### Records for the exercise
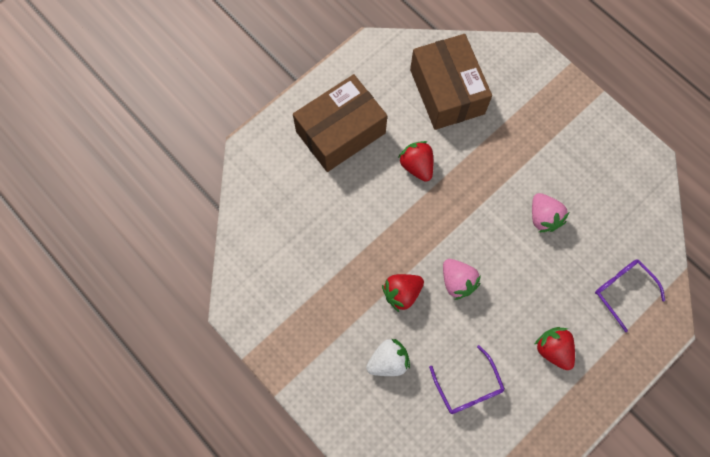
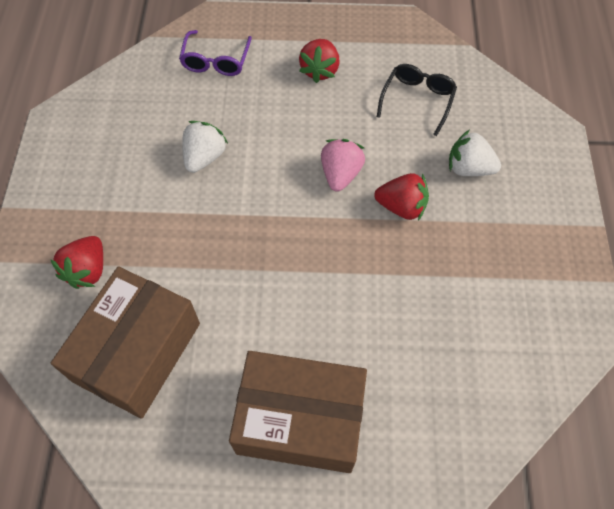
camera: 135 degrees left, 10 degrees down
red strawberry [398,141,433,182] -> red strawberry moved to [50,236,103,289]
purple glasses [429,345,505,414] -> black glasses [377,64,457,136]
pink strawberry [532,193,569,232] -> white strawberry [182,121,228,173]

...

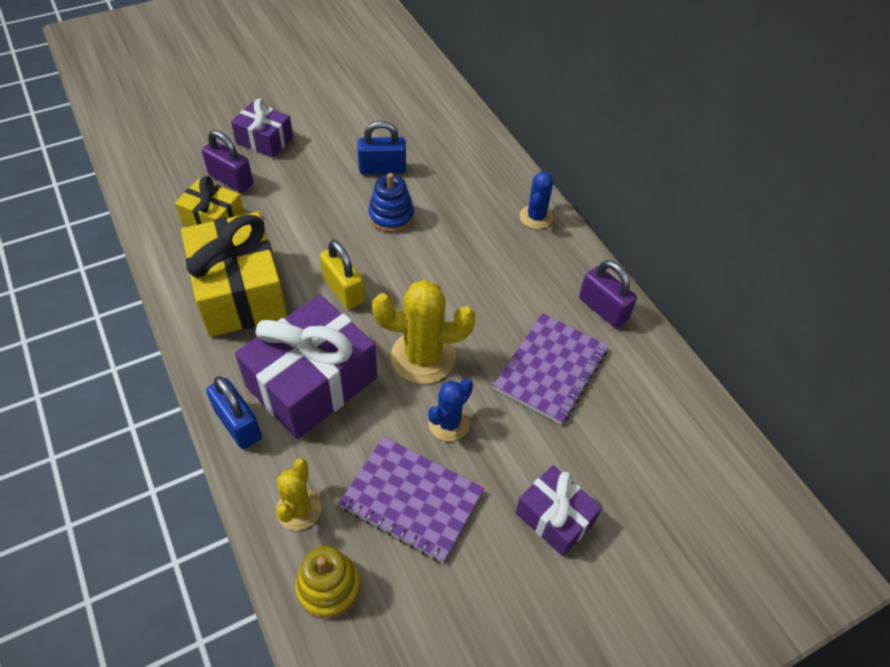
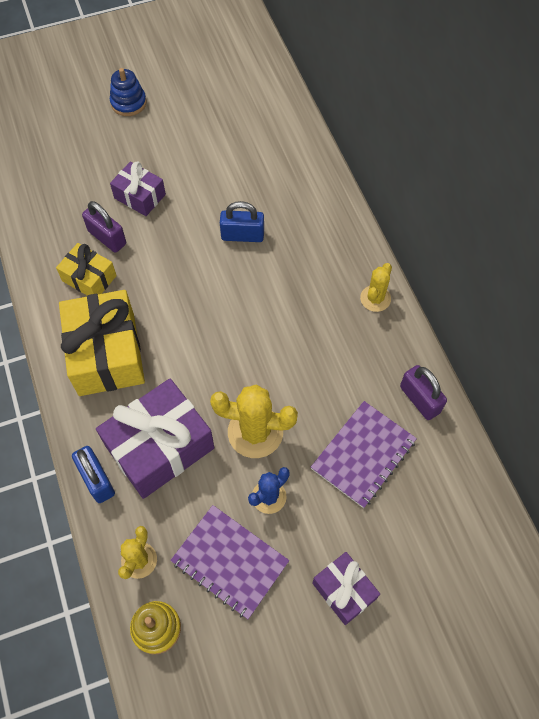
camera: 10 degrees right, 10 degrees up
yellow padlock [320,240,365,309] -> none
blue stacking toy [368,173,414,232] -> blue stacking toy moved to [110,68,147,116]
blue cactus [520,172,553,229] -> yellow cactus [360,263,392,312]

### Work item
Go over the listing above and copy out each line that includes "strawberry".

### Completed task
red strawberry [398,141,433,182] -> red strawberry moved to [50,236,103,289]
pink strawberry [532,193,569,232] -> white strawberry [182,121,228,173]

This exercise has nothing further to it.